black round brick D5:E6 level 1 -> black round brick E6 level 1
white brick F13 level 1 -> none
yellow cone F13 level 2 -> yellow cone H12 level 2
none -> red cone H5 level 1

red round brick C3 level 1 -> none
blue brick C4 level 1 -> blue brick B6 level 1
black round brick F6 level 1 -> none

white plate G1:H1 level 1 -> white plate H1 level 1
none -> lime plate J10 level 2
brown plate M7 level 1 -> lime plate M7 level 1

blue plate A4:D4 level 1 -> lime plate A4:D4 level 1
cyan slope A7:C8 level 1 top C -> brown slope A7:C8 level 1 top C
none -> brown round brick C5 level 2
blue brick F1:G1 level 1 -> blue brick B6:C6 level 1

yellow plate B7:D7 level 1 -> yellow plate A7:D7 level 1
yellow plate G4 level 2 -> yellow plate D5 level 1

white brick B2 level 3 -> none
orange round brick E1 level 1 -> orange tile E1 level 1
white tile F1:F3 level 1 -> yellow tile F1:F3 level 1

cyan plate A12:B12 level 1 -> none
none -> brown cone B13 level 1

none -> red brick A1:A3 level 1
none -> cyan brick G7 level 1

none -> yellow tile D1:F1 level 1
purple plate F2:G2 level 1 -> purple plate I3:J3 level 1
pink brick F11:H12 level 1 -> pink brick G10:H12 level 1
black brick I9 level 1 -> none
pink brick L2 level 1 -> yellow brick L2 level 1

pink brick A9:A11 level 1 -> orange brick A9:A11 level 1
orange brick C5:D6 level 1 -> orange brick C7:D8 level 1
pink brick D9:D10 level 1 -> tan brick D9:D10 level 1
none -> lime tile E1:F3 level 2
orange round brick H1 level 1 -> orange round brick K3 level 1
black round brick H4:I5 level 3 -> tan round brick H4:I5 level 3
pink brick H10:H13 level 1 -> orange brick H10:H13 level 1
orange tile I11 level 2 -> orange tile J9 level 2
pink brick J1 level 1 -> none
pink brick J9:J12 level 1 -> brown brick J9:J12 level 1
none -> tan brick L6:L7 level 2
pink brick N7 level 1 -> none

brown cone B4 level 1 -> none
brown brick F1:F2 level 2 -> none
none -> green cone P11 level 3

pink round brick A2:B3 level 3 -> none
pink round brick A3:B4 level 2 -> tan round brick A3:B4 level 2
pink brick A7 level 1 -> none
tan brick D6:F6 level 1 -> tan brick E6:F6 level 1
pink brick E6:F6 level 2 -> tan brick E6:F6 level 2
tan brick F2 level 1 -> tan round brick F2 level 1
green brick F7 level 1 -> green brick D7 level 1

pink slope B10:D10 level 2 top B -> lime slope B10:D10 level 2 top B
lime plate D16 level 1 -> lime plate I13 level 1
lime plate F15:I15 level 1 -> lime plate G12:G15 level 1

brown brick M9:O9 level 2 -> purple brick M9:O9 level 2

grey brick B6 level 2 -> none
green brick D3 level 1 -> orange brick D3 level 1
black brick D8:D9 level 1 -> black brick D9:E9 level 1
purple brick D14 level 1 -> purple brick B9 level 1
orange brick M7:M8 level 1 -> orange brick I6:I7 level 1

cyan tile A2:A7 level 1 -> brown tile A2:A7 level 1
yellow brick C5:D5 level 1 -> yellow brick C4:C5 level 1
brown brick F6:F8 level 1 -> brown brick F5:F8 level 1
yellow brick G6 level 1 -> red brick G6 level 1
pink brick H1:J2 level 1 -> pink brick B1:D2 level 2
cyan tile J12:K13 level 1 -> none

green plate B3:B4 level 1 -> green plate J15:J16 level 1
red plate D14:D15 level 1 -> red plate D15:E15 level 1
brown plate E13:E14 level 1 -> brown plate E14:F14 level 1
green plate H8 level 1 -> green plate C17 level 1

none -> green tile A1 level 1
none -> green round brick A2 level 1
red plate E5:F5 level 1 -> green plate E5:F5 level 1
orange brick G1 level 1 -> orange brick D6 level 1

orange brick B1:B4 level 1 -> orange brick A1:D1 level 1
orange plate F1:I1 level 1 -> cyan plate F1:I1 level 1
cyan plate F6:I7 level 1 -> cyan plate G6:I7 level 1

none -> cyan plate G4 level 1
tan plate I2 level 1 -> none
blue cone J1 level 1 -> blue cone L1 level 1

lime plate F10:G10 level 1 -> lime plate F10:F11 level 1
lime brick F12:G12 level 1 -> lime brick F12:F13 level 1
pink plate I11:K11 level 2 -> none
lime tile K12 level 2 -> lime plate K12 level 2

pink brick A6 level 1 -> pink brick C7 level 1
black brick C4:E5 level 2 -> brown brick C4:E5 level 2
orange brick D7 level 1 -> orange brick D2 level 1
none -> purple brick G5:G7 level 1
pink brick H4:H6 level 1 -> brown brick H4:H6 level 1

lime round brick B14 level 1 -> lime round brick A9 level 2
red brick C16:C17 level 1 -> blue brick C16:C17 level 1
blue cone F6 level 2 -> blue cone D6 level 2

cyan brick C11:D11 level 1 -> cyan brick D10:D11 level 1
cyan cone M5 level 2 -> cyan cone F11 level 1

== PROMPT ==
Copy the records above. Keep every word as it is.

== SOLUTION FOR THIS PROBLEM ==
black round brick D5:E6 level 1 -> black round brick E6 level 1
white brick F13 level 1 -> none
yellow cone F13 level 2 -> yellow cone H12 level 2
none -> red cone H5 level 1

red round brick C3 level 1 -> none
blue brick C4 level 1 -> blue brick B6 level 1
black round brick F6 level 1 -> none

white plate G1:H1 level 1 -> white plate H1 level 1
none -> lime plate J10 level 2
brown plate M7 level 1 -> lime plate M7 level 1

blue plate A4:D4 level 1 -> lime plate A4:D4 level 1
cyan slope A7:C8 level 1 top C -> brown slope A7:C8 level 1 top C
none -> brown round brick C5 level 2
blue brick F1:G1 level 1 -> blue brick B6:C6 level 1

yellow plate B7:D7 level 1 -> yellow plate A7:D7 level 1
yellow plate G4 level 2 -> yellow plate D5 level 1

white brick B2 level 3 -> none
orange round brick E1 level 1 -> orange tile E1 level 1
white tile F1:F3 level 1 -> yellow tile F1:F3 level 1

cyan plate A12:B12 level 1 -> none
none -> brown cone B13 level 1

none -> red brick A1:A3 level 1
none -> cyan brick G7 level 1

none -> yellow tile D1:F1 level 1
purple plate F2:G2 level 1 -> purple plate I3:J3 level 1
pink brick F11:H12 level 1 -> pink brick G10:H12 level 1
black brick I9 level 1 -> none
pink brick L2 level 1 -> yellow brick L2 level 1

pink brick A9:A11 level 1 -> orange brick A9:A11 level 1
orange brick C5:D6 level 1 -> orange brick C7:D8 level 1
pink brick D9:D10 level 1 -> tan brick D9:D10 level 1
none -> lime tile E1:F3 level 2
orange round brick H1 level 1 -> orange round brick K3 level 1
black round brick H4:I5 level 3 -> tan round brick H4:I5 level 3
pink brick H10:H13 level 1 -> orange brick H10:H13 level 1
orange tile I11 level 2 -> orange tile J9 level 2
pink brick J1 level 1 -> none
pink brick J9:J12 level 1 -> brown brick J9:J12 level 1
none -> tan brick L6:L7 level 2
pink brick N7 level 1 -> none

brown cone B4 level 1 -> none
brown brick F1:F2 level 2 -> none
none -> green cone P11 level 3

pink round brick A2:B3 level 3 -> none
pink round brick A3:B4 level 2 -> tan round brick A3:B4 level 2
pink brick A7 level 1 -> none
tan brick D6:F6 level 1 -> tan brick E6:F6 level 1
pink brick E6:F6 level 2 -> tan brick E6:F6 level 2
tan brick F2 level 1 -> tan round brick F2 level 1
green brick F7 level 1 -> green brick D7 level 1

pink slope B10:D10 level 2 top B -> lime slope B10:D10 level 2 top B
lime plate D16 level 1 -> lime plate I13 level 1
lime plate F15:I15 level 1 -> lime plate G12:G15 level 1

brown brick M9:O9 level 2 -> purple brick M9:O9 level 2

grey brick B6 level 2 -> none
green brick D3 level 1 -> orange brick D3 level 1
black brick D8:D9 level 1 -> black brick D9:E9 level 1
purple brick D14 level 1 -> purple brick B9 level 1
orange brick M7:M8 level 1 -> orange brick I6:I7 level 1

cyan tile A2:A7 level 1 -> brown tile A2:A7 level 1
yellow brick C5:D5 level 1 -> yellow brick C4:C5 level 1
brown brick F6:F8 level 1 -> brown brick F5:F8 level 1
yellow brick G6 level 1 -> red brick G6 level 1
pink brick H1:J2 level 1 -> pink brick B1:D2 level 2
cyan tile J12:K13 level 1 -> none

green plate B3:B4 level 1 -> green plate J15:J16 level 1
red plate D14:D15 level 1 -> red plate D15:E15 level 1
brown plate E13:E14 level 1 -> brown plate E14:F14 level 1
green plate H8 level 1 -> green plate C17 level 1

none -> green tile A1 level 1
none -> green round brick A2 level 1
red plate E5:F5 level 1 -> green plate E5:F5 level 1
orange brick G1 level 1 -> orange brick D6 level 1

orange brick B1:B4 level 1 -> orange brick A1:D1 level 1
orange plate F1:I1 level 1 -> cyan plate F1:I1 level 1
cyan plate F6:I7 level 1 -> cyan plate G6:I7 level 1

none -> cyan plate G4 level 1
tan plate I2 level 1 -> none
blue cone J1 level 1 -> blue cone L1 level 1

lime plate F10:G10 level 1 -> lime plate F10:F11 level 1
lime brick F12:G12 level 1 -> lime brick F12:F13 level 1
pink plate I11:K11 level 2 -> none
lime tile K12 level 2 -> lime plate K12 level 2

pink brick A6 level 1 -> pink brick C7 level 1
black brick C4:E5 level 2 -> brown brick C4:E5 level 2
orange brick D7 level 1 -> orange brick D2 level 1
none -> purple brick G5:G7 level 1
pink brick H4:H6 level 1 -> brown brick H4:H6 level 1

lime round brick B14 level 1 -> lime round brick A9 level 2
red brick C16:C17 level 1 -> blue brick C16:C17 level 1
blue cone F6 level 2 -> blue cone D6 level 2

cyan brick C11:D11 level 1 -> cyan brick D10:D11 level 1
cyan cone M5 level 2 -> cyan cone F11 level 1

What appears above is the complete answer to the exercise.